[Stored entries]
* * * * * * * * *

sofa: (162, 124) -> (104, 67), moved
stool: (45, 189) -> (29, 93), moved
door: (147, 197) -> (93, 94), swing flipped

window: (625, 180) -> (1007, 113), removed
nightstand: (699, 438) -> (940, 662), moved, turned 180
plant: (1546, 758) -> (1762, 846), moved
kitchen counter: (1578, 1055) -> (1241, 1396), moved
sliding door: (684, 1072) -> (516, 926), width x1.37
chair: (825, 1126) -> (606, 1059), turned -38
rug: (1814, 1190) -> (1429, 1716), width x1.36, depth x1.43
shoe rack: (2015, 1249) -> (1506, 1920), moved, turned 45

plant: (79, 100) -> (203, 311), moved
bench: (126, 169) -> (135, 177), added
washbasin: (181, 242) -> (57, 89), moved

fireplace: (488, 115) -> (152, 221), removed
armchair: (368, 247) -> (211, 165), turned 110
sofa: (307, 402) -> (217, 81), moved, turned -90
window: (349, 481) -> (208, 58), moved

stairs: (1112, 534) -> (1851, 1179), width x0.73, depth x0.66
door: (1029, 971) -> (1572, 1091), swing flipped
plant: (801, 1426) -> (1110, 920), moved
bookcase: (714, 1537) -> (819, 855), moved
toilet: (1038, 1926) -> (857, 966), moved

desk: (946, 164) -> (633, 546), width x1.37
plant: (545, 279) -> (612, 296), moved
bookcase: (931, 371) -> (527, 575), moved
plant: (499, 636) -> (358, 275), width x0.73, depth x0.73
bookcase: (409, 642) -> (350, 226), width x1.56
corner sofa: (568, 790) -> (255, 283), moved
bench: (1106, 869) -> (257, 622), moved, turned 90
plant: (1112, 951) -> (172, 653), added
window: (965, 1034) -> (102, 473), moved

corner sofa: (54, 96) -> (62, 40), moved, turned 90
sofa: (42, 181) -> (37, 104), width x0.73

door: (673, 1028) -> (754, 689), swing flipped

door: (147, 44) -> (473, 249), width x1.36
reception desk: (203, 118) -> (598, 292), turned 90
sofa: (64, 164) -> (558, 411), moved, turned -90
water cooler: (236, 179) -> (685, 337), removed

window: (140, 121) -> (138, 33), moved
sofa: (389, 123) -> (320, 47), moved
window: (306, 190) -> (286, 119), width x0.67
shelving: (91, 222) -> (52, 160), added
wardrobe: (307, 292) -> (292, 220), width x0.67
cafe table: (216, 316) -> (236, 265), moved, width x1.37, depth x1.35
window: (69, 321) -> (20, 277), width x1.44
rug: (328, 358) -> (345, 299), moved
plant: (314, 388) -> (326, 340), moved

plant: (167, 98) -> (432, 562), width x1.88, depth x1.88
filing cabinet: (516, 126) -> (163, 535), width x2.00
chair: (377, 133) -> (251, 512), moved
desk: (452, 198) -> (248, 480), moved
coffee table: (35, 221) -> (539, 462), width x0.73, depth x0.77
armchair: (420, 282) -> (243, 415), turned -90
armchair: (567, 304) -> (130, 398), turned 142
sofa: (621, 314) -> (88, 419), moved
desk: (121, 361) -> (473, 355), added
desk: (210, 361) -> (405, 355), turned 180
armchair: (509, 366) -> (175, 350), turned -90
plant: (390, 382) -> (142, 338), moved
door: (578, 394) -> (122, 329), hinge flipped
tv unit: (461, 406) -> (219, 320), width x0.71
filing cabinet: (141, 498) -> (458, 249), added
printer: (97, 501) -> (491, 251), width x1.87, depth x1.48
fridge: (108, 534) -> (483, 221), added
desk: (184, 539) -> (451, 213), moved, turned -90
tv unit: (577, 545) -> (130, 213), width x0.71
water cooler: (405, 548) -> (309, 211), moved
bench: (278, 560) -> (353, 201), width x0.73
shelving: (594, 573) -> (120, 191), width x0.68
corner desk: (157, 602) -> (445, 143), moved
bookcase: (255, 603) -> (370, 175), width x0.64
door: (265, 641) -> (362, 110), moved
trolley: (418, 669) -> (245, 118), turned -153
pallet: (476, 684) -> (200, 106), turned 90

* * * * * * * * *

*YOUR ASSIGNMENT*. Copy the lines of the data above exactly as written, beginning with the line containing "nightstand: (699, 438)" and ending with the line containing "window: (140, 121) -> (138, 33), moved", and leave out all other lines.

*OUTPUT*.
nightstand: (699, 438) -> (940, 662), moved, turned 180
plant: (1546, 758) -> (1762, 846), moved
kitchen counter: (1578, 1055) -> (1241, 1396), moved
sliding door: (684, 1072) -> (516, 926), width x1.37
chair: (825, 1126) -> (606, 1059), turned -38
rug: (1814, 1190) -> (1429, 1716), width x1.36, depth x1.43
shoe rack: (2015, 1249) -> (1506, 1920), moved, turned 45

plant: (79, 100) -> (203, 311), moved
bench: (126, 169) -> (135, 177), added
washbasin: (181, 242) -> (57, 89), moved

fireplace: (488, 115) -> (152, 221), removed
armchair: (368, 247) -> (211, 165), turned 110
sofa: (307, 402) -> (217, 81), moved, turned -90
window: (349, 481) -> (208, 58), moved

stairs: (1112, 534) -> (1851, 1179), width x0.73, depth x0.66
door: (1029, 971) -> (1572, 1091), swing flipped
plant: (801, 1426) -> (1110, 920), moved
bookcase: (714, 1537) -> (819, 855), moved
toilet: (1038, 1926) -> (857, 966), moved

desk: (946, 164) -> (633, 546), width x1.37
plant: (545, 279) -> (612, 296), moved
bookcase: (931, 371) -> (527, 575), moved
plant: (499, 636) -> (358, 275), width x0.73, depth x0.73
bookcase: (409, 642) -> (350, 226), width x1.56
corner sofa: (568, 790) -> (255, 283), moved
bench: (1106, 869) -> (257, 622), moved, turned 90
plant: (1112, 951) -> (172, 653), added
window: (965, 1034) -> (102, 473), moved

corner sofa: (54, 96) -> (62, 40), moved, turned 90
sofa: (42, 181) -> (37, 104), width x0.73

door: (673, 1028) -> (754, 689), swing flipped

door: (147, 44) -> (473, 249), width x1.36
reception desk: (203, 118) -> (598, 292), turned 90
sofa: (64, 164) -> (558, 411), moved, turned -90
water cooler: (236, 179) -> (685, 337), removed

window: (140, 121) -> (138, 33), moved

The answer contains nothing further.